* Source records
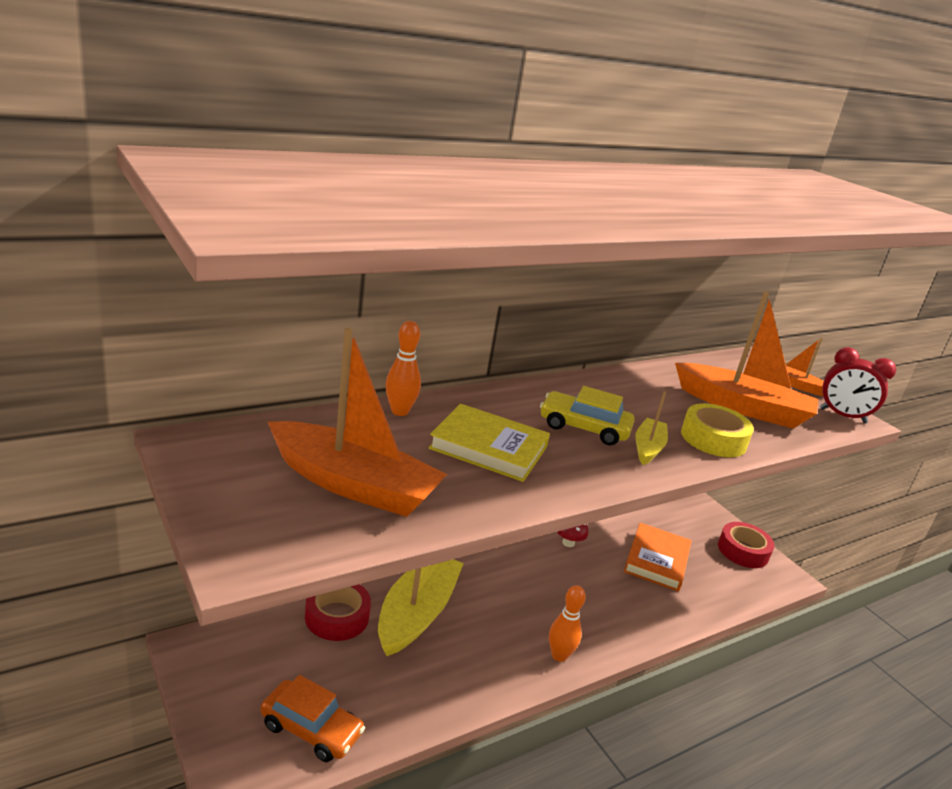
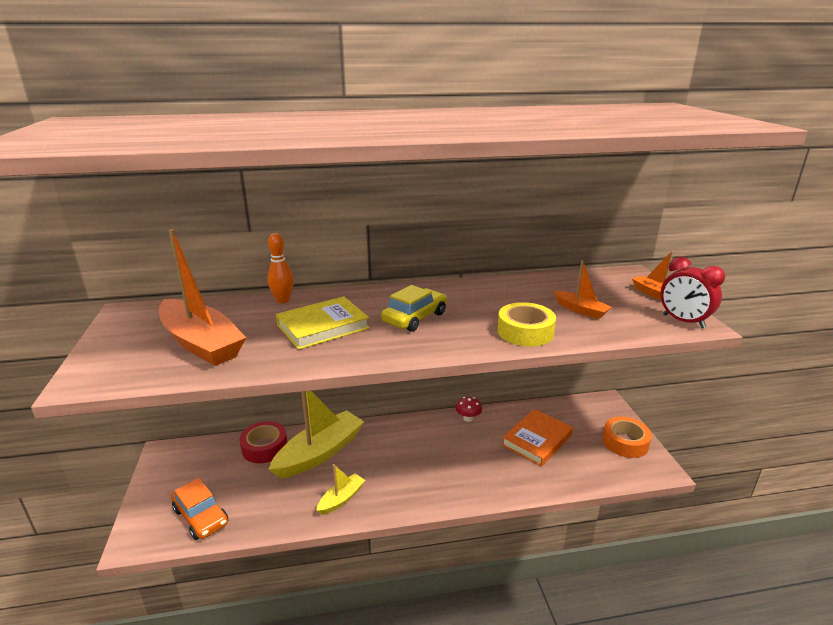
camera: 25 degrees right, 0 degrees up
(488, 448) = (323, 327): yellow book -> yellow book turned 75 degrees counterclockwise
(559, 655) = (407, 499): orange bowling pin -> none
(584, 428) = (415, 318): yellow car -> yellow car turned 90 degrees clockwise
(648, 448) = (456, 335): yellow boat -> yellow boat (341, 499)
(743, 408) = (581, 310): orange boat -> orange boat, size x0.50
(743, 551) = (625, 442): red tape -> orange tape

* * *

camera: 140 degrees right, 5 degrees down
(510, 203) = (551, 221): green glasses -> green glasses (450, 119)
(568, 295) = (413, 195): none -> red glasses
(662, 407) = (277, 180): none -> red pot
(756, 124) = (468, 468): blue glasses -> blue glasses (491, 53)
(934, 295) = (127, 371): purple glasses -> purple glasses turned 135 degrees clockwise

* * *

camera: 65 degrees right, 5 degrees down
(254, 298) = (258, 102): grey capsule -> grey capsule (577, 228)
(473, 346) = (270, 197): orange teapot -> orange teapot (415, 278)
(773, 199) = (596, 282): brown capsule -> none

* Instructions for the task
Tell how many lines in the material contain the string "orange". Nothing but the number is needed.

* Solution
4